The problem:
Repeat the entries below in full, with every character unchanged.

+++ Dataset

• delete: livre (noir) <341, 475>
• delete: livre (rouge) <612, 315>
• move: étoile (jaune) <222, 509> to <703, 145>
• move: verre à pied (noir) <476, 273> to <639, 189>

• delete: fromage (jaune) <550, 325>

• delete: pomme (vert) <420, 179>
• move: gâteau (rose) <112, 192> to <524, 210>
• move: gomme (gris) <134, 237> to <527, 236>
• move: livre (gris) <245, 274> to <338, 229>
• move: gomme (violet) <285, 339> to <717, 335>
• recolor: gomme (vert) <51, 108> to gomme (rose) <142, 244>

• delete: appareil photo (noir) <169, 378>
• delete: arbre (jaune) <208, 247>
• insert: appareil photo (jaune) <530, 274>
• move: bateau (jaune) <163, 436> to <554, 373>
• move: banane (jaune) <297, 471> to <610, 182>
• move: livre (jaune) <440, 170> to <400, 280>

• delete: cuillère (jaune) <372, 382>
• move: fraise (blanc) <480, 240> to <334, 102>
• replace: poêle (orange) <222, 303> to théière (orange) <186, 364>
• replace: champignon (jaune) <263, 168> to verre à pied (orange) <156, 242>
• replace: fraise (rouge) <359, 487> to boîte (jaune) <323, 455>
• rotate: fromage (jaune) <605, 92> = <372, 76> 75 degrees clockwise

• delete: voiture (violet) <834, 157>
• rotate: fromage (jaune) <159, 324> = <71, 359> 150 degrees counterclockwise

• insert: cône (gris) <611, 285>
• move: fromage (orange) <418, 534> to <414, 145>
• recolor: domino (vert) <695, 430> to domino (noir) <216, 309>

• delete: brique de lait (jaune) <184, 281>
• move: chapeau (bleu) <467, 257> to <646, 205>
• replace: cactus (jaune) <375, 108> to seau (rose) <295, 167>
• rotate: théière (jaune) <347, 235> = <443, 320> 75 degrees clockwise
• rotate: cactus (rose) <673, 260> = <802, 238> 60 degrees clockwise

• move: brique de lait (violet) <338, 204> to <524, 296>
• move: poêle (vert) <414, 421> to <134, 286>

++++++

Answer box:
• delete: livre (noir) <341, 475>
• delete: livre (rouge) <612, 315>
• move: étoile (jaune) <222, 509> to <703, 145>
• move: verre à pied (noir) <476, 273> to <639, 189>

• delete: fromage (jaune) <550, 325>

• delete: pomme (vert) <420, 179>
• move: gâteau (rose) <112, 192> to <524, 210>
• move: gomme (gris) <134, 237> to <527, 236>
• move: livre (gris) <245, 274> to <338, 229>
• move: gomme (violet) <285, 339> to <717, 335>
• recolor: gomme (vert) <51, 108> to gomme (rose) <142, 244>

• delete: appareil photo (noir) <169, 378>
• delete: arbre (jaune) <208, 247>
• insert: appareil photo (jaune) <530, 274>
• move: bateau (jaune) <163, 436> to <554, 373>
• move: banane (jaune) <297, 471> to <610, 182>
• move: livre (jaune) <440, 170> to <400, 280>

• delete: cuillère (jaune) <372, 382>
• move: fraise (blanc) <480, 240> to <334, 102>
• replace: poêle (orange) <222, 303> to théière (orange) <186, 364>
• replace: champignon (jaune) <263, 168> to verre à pied (orange) <156, 242>
• replace: fraise (rouge) <359, 487> to boîte (jaune) <323, 455>
• rotate: fromage (jaune) <605, 92> = <372, 76> 75 degrees clockwise

• delete: voiture (violet) <834, 157>
• rotate: fromage (jaune) <159, 324> = <71, 359> 150 degrees counterclockwise

• insert: cône (gris) <611, 285>
• move: fromage (orange) <418, 534> to <414, 145>
• recolor: domino (vert) <695, 430> to domino (noir) <216, 309>

• delete: brique de lait (jaune) <184, 281>
• move: chapeau (bleu) <467, 257> to <646, 205>
• replace: cactus (jaune) <375, 108> to seau (rose) <295, 167>
• rotate: théière (jaune) <347, 235> = <443, 320> 75 degrees clockwise
• rotate: cactus (rose) <673, 260> = <802, 238> 60 degrees clockwise

• move: brique de lait (violet) <338, 204> to <524, 296>
• move: poêle (vert) <414, 421> to <134, 286>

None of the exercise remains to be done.